§ DIRECTIONS:
Write out the listing exactly, dropping any picture it contains.

§ INFORMATION SHOWN:

+-------+

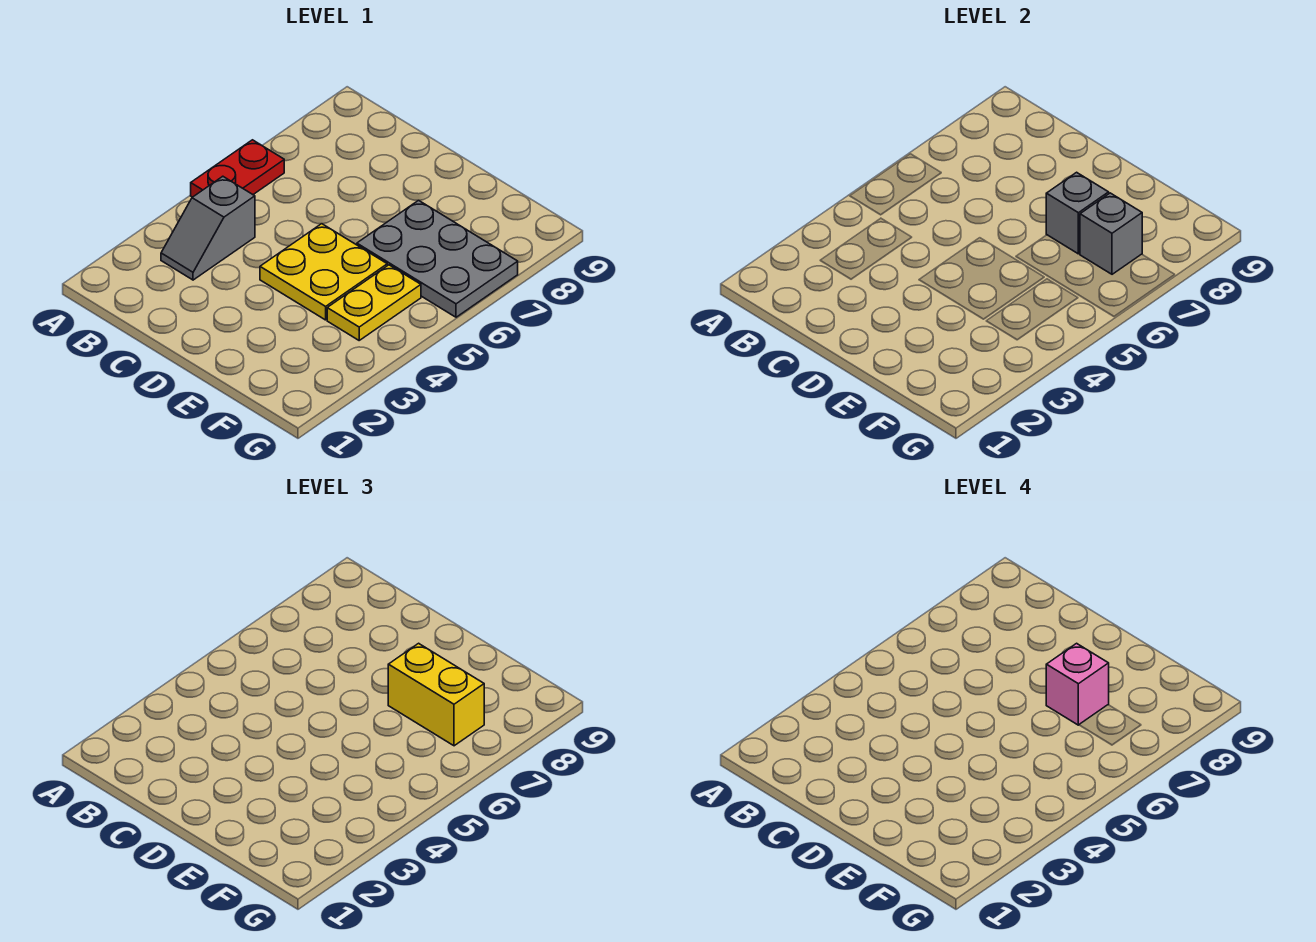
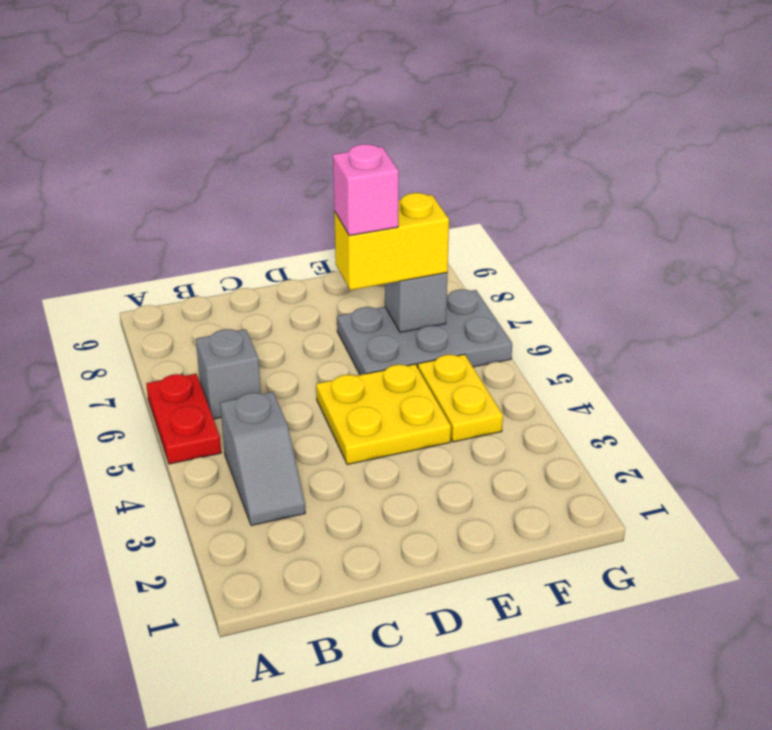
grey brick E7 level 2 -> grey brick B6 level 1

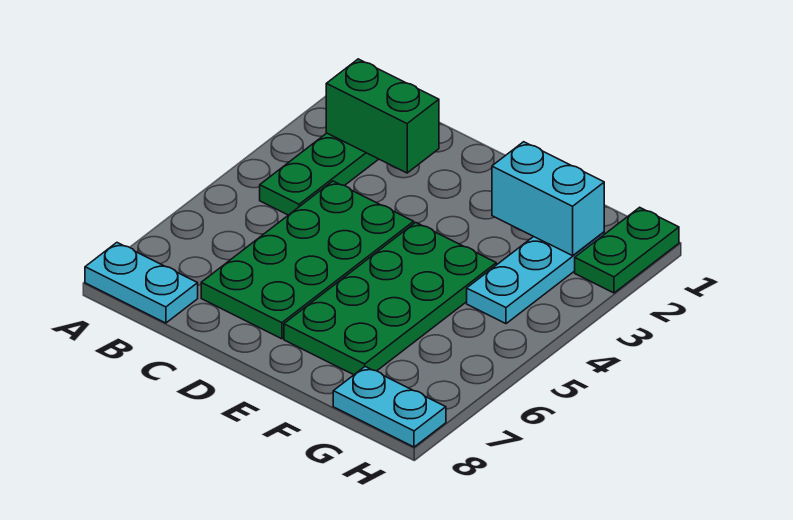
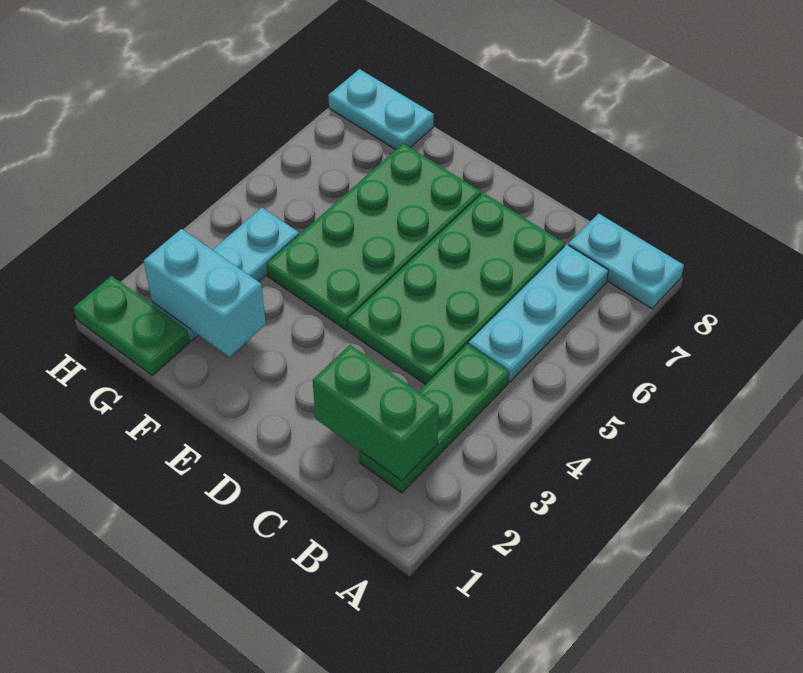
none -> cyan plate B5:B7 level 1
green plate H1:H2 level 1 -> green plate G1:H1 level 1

+-------+

§ RESULT OF THIS TASK:
grey brick E7 level 2 -> grey brick B6 level 1

none -> cyan plate B5:B7 level 1
green plate H1:H2 level 1 -> green plate G1:H1 level 1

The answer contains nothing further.